WHAT THE TASK ASKS
Repeat the entries below word for word, though any picture in them should be dropped.

= = = = =

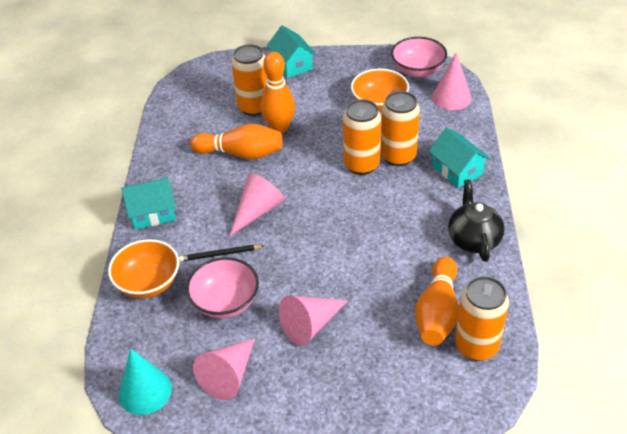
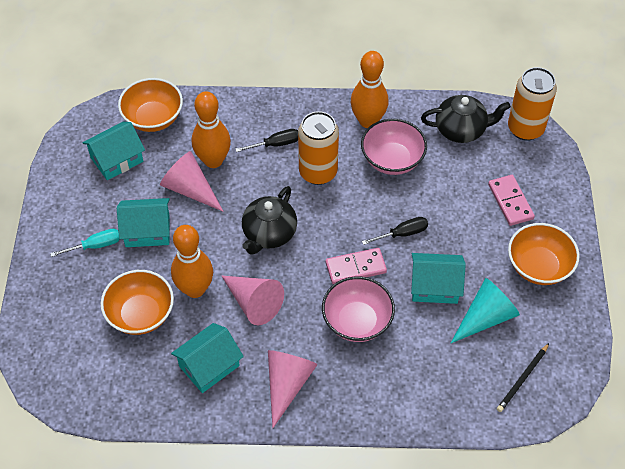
black screwdriver: none = 0 -> [235,129,298,152] [362,217,428,245] = 2
black teapot: [448,179,505,262] = 1 -> [242,186,297,255] [421,95,511,143] = 2
orange bowl: [108,239,179,298] [351,69,409,112] = 2 -> [101,270,174,335] [118,78,183,132] [508,223,580,285] = 3
orange can: [231,44,267,116] [343,99,381,175] [381,91,420,166] [455,276,509,361] = 4 -> [298,111,339,185] [508,67,557,141] = 2
pink cone: [193,338,255,400] [229,173,285,237] [279,296,348,346] [432,52,471,110] = 4 -> [160,151,224,212] [221,275,284,326] [268,350,317,428] = 3
pink domino: none = 0 -> [326,248,387,284] [488,175,535,226] = 2
turquoise house: [121,177,176,230] [267,25,316,78] [428,127,490,188] = 3 -> [82,122,145,180] [117,198,170,247] [171,323,244,393] [411,253,466,304] = 4
turquoise screwdriver: none = 0 -> [50,229,120,257] = 1

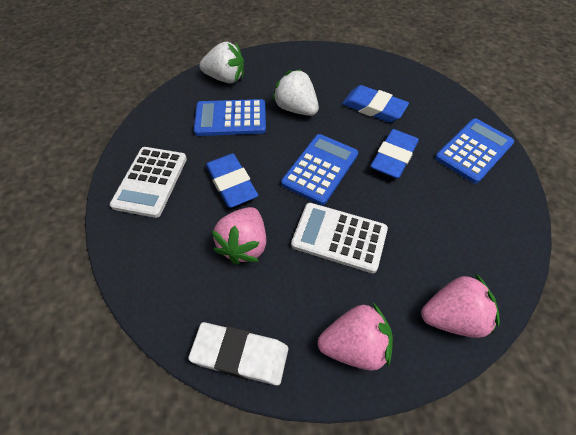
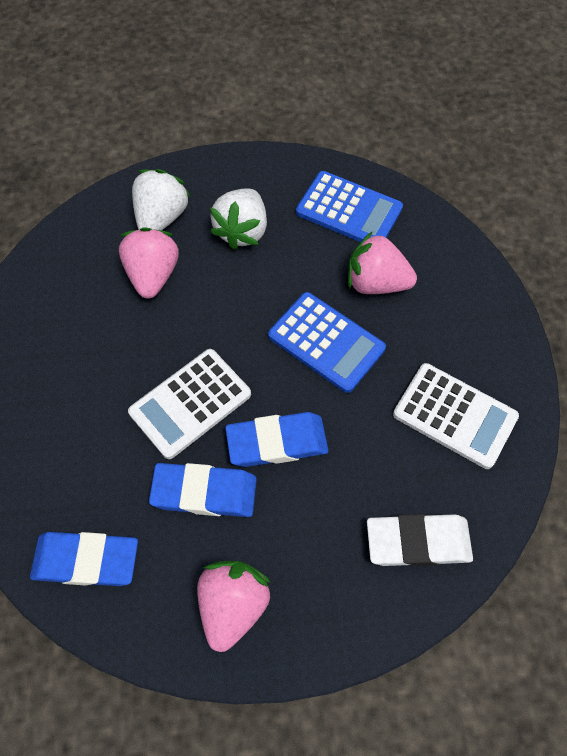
blue calculator: [194,99,266,136] [281,134,358,205] [435,119,514,184] = 3 -> [268,292,386,393] [296,171,403,242] = 2

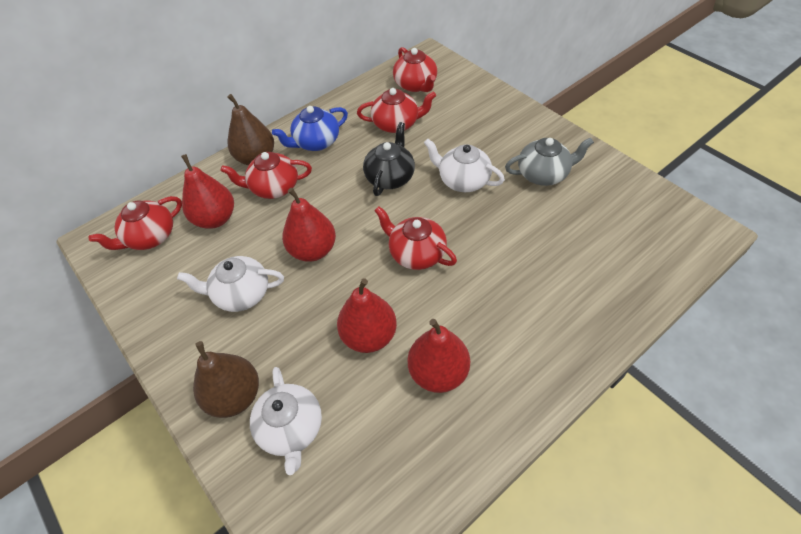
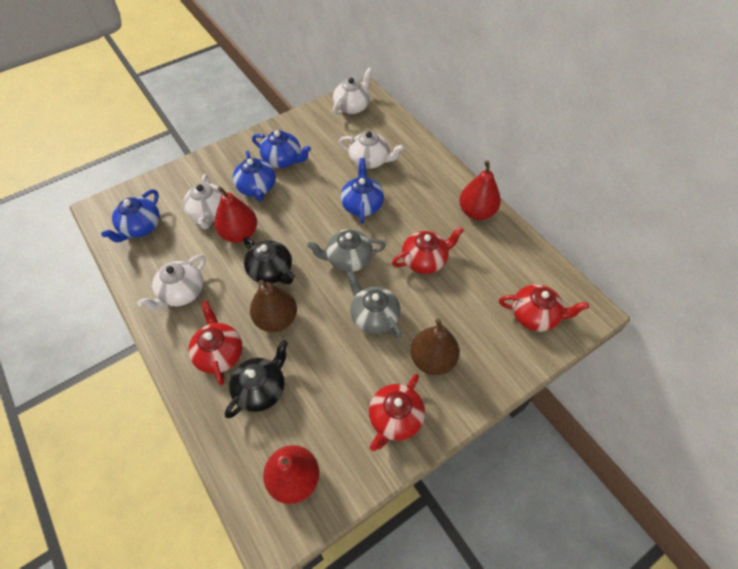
black teapot: [363,122,415,196] = 1 -> [225,340,288,418] [243,237,295,284] = 2
blue teapot: [272,106,348,151] = 1 -> [101,190,160,243] [233,151,276,201] [252,130,311,168] [341,158,384,224] = 4
grey teapot: [505,138,594,186] = 1 -> [307,229,386,272] [347,271,402,338] = 2
red pear: [181,154,234,229] [282,188,336,262] [337,278,397,353] [408,319,470,393] = 4 -> [214,186,257,243] [263,445,319,504] [459,161,501,220] = 3
red teapot: [89,196,182,250] [221,152,312,199] [357,88,436,133] [374,206,457,270] [393,47,437,92] = 5 -> [189,301,242,385] [369,374,425,451] [392,227,464,274] [499,284,589,332] = 4
white teapot: [177,256,284,312] [250,367,322,475] [424,139,505,192] = 3 -> [137,254,206,310] [183,174,223,229] [333,68,372,115] [339,131,404,169] = 4

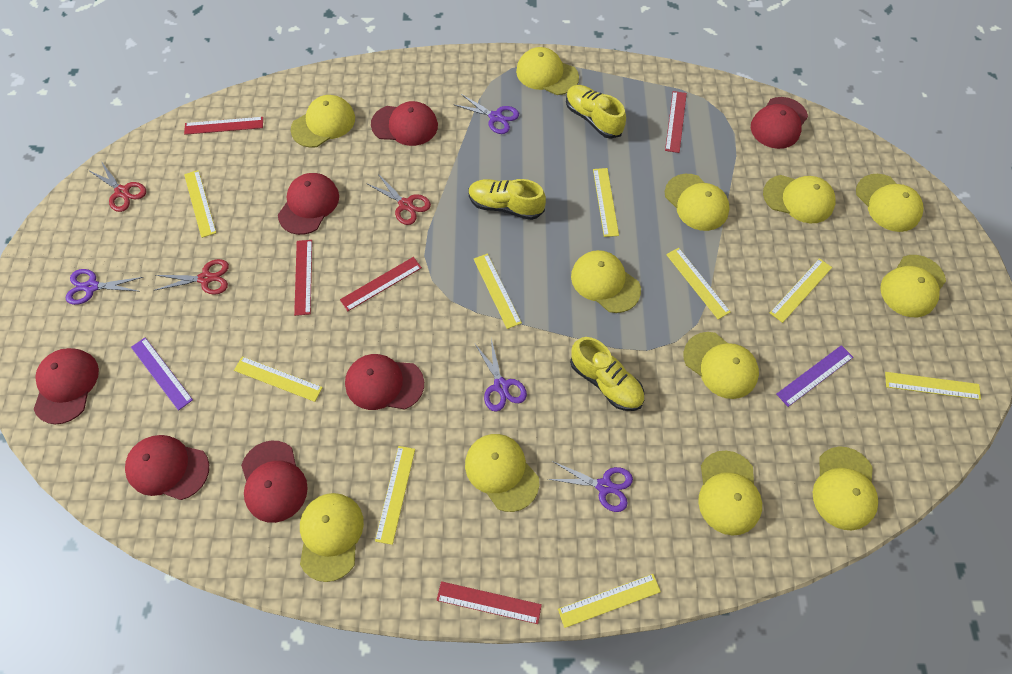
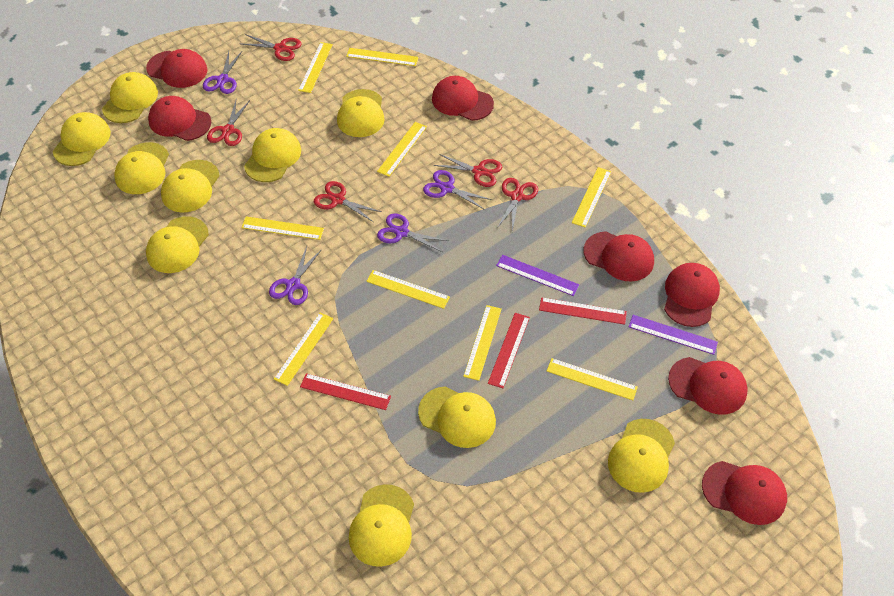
red ruler: [184,117,263,135] [294,240,312,316] [340,257,422,311] [436,581,542,624] [665,91,687,153] = 5 -> [300,373,391,410] [488,313,530,388] [539,297,627,325] = 3
red scissors: [88,161,146,212] [154,259,229,295] [366,174,431,225] = 3 -> [207,100,250,146] [242,34,302,61] [314,181,382,222] [434,154,502,187] [497,178,538,232] = 5
yellow cap: [291,95,355,148] [300,493,364,582] [465,434,539,512] [516,47,579,95] [571,250,641,313] [665,174,730,231] [683,332,759,399] [698,450,762,536] [763,175,836,223] [813,446,878,530] [856,174,923,232] [880,255,946,317] = 12 -> [53,112,111,166] [102,72,158,123] [114,142,169,194] [146,216,209,273] [161,160,220,212] [244,128,301,182] [337,89,385,137] [349,484,414,567] [418,386,496,448] [608,419,675,493] = 10
yellow shoe: [469,179,546,220] [566,85,626,139] [570,337,644,411] = 3 -> none = 0

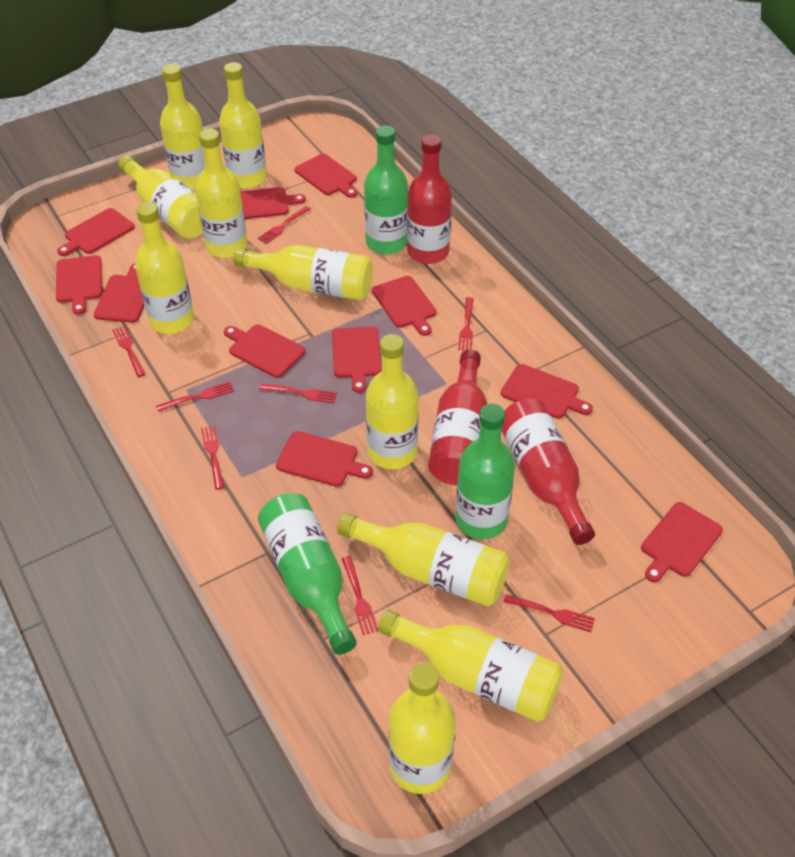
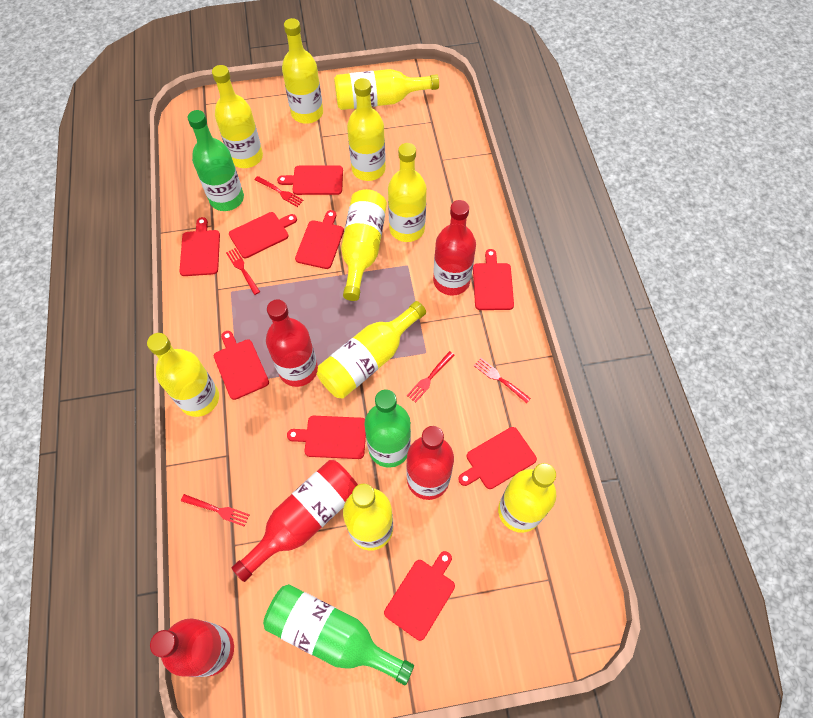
red bottle: [407,134,452,264] [428,349,487,485] [501,398,595,545] = 3 -> [150,618,234,677] [232,460,358,582] [266,299,318,387] [406,426,454,500] [433,200,476,296] = 5
red cutting board: [56,255,102,315] [57,208,135,256] [94,263,144,323] [224,325,305,378] [240,187,306,219] [276,431,373,487] [294,154,357,198] [332,326,382,393] [372,276,437,336] [501,364,593,419] [641,502,723,582] = 11 -> [179,217,220,276] [214,331,269,400] [229,212,297,258] [277,166,343,195] [287,416,366,459] [295,210,344,269] [384,551,455,641] [458,427,537,489] [473,249,514,310] = 9
red fork: [112,326,145,377] [156,381,234,412] [201,425,224,490] [258,206,311,244] [259,383,337,403] [342,556,378,635] [458,297,474,350] [503,594,595,632] = 8 -> [181,494,250,527] [226,248,260,295] [254,176,304,207] [407,351,454,403] [474,358,531,403] = 5

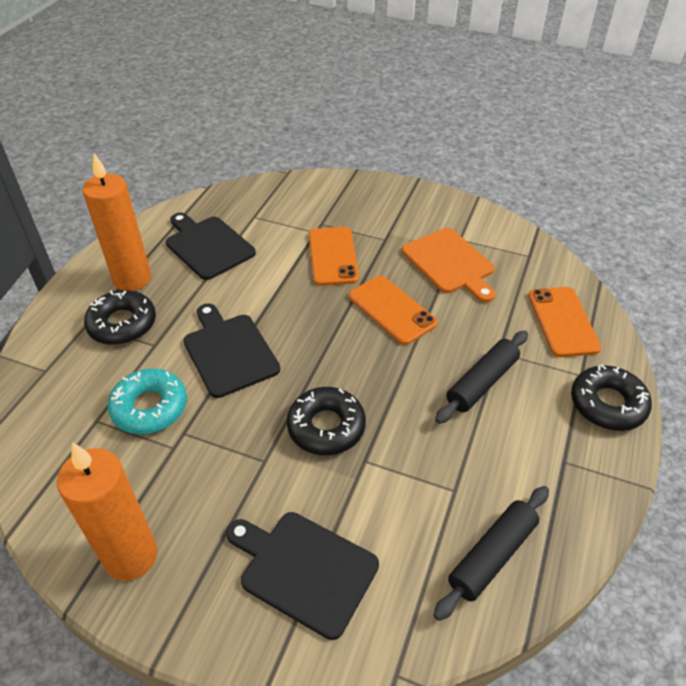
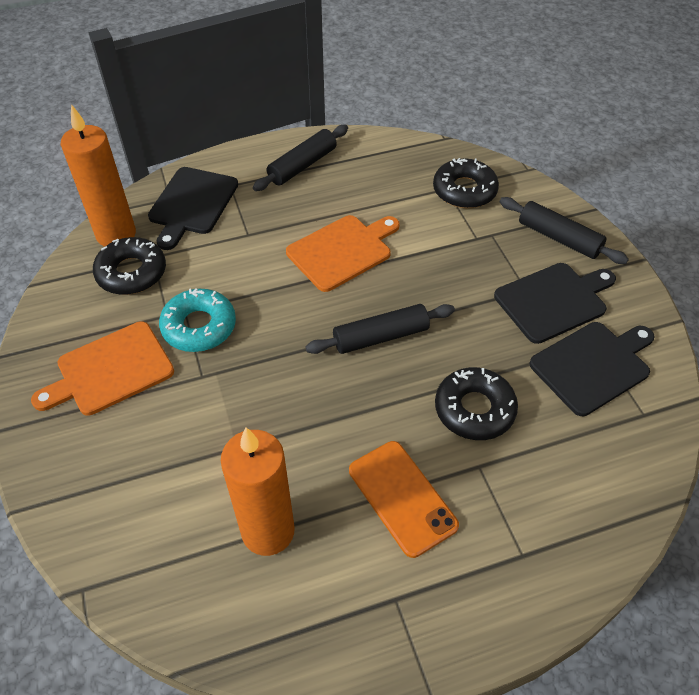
black rolling pin: [433,486,549,621] [435,330,528,424] = 2 -> [253,125,348,191] [305,304,455,354] [500,197,629,264] = 3
orange cutting board: [402,228,495,303] = 1 -> [31,321,174,416] [286,215,400,292] = 2
orange phone: [309,227,359,286] [349,276,438,345] [528,287,601,357] = 3 -> [349,441,459,558] = 1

= = = = =

EXPECTED ANSWER
black screwdriver: none = 0 -> [235,129,298,152] [362,217,428,245] = 2
black teapot: [448,179,505,262] = 1 -> [242,186,297,255] [421,95,511,143] = 2
orange bowl: [108,239,179,298] [351,69,409,112] = 2 -> [101,270,174,335] [118,78,183,132] [508,223,580,285] = 3
orange can: [231,44,267,116] [343,99,381,175] [381,91,420,166] [455,276,509,361] = 4 -> [298,111,339,185] [508,67,557,141] = 2
pink cone: [193,338,255,400] [229,173,285,237] [279,296,348,346] [432,52,471,110] = 4 -> [160,151,224,212] [221,275,284,326] [268,350,317,428] = 3
pink domino: none = 0 -> [326,248,387,284] [488,175,535,226] = 2
turquoise house: [121,177,176,230] [267,25,316,78] [428,127,490,188] = 3 -> [82,122,145,180] [117,198,170,247] [171,323,244,393] [411,253,466,304] = 4
turquoise screwdriver: none = 0 -> [50,229,120,257] = 1

blue calculator: [194,99,266,136] [281,134,358,205] [435,119,514,184] = 3 -> [268,292,386,393] [296,171,403,242] = 2

black teapot: [363,122,415,196] = 1 -> [225,340,288,418] [243,237,295,284] = 2
blue teapot: [272,106,348,151] = 1 -> [101,190,160,243] [233,151,276,201] [252,130,311,168] [341,158,384,224] = 4
grey teapot: [505,138,594,186] = 1 -> [307,229,386,272] [347,271,402,338] = 2
red pear: [181,154,234,229] [282,188,336,262] [337,278,397,353] [408,319,470,393] = 4 -> [214,186,257,243] [263,445,319,504] [459,161,501,220] = 3
red teapot: [89,196,182,250] [221,152,312,199] [357,88,436,133] [374,206,457,270] [393,47,437,92] = 5 -> [189,301,242,385] [369,374,425,451] [392,227,464,274] [499,284,589,332] = 4
white teapot: [177,256,284,312] [250,367,322,475] [424,139,505,192] = 3 -> [137,254,206,310] [183,174,223,229] [333,68,372,115] [339,131,404,169] = 4

red ruler: [184,117,263,135] [294,240,312,316] [340,257,422,311] [436,581,542,624] [665,91,687,153] = 5 -> [300,373,391,410] [488,313,530,388] [539,297,627,325] = 3
red scissors: [88,161,146,212] [154,259,229,295] [366,174,431,225] = 3 -> [207,100,250,146] [242,34,302,61] [314,181,382,222] [434,154,502,187] [497,178,538,232] = 5
yellow cap: [291,95,355,148] [300,493,364,582] [465,434,539,512] [516,47,579,95] [571,250,641,313] [665,174,730,231] [683,332,759,399] [698,450,762,536] [763,175,836,223] [813,446,878,530] [856,174,923,232] [880,255,946,317] = 12 -> [53,112,111,166] [102,72,158,123] [114,142,169,194] [146,216,209,273] [161,160,220,212] [244,128,301,182] [337,89,385,137] [349,484,414,567] [418,386,496,448] [608,419,675,493] = 10
yellow shoe: [469,179,546,220] [566,85,626,139] [570,337,644,411] = 3 -> none = 0

red bottle: [407,134,452,264] [428,349,487,485] [501,398,595,545] = 3 -> [150,618,234,677] [232,460,358,582] [266,299,318,387] [406,426,454,500] [433,200,476,296] = 5
red cutting board: [56,255,102,315] [57,208,135,256] [94,263,144,323] [224,325,305,378] [240,187,306,219] [276,431,373,487] [294,154,357,198] [332,326,382,393] [372,276,437,336] [501,364,593,419] [641,502,723,582] = 11 -> [179,217,220,276] [214,331,269,400] [229,212,297,258] [277,166,343,195] [287,416,366,459] [295,210,344,269] [384,551,455,641] [458,427,537,489] [473,249,514,310] = 9
red fork: [112,326,145,377] [156,381,234,412] [201,425,224,490] [258,206,311,244] [259,383,337,403] [342,556,378,635] [458,297,474,350] [503,594,595,632] = 8 -> [181,494,250,527] [226,248,260,295] [254,176,304,207] [407,351,454,403] [474,358,531,403] = 5

black rolling pin: [433,486,549,621] [435,330,528,424] = 2 -> [253,125,348,191] [305,304,455,354] [500,197,629,264] = 3
orange cutting board: [402,228,495,303] = 1 -> [31,321,174,416] [286,215,400,292] = 2
orange phone: [309,227,359,286] [349,276,438,345] [528,287,601,357] = 3 -> [349,441,459,558] = 1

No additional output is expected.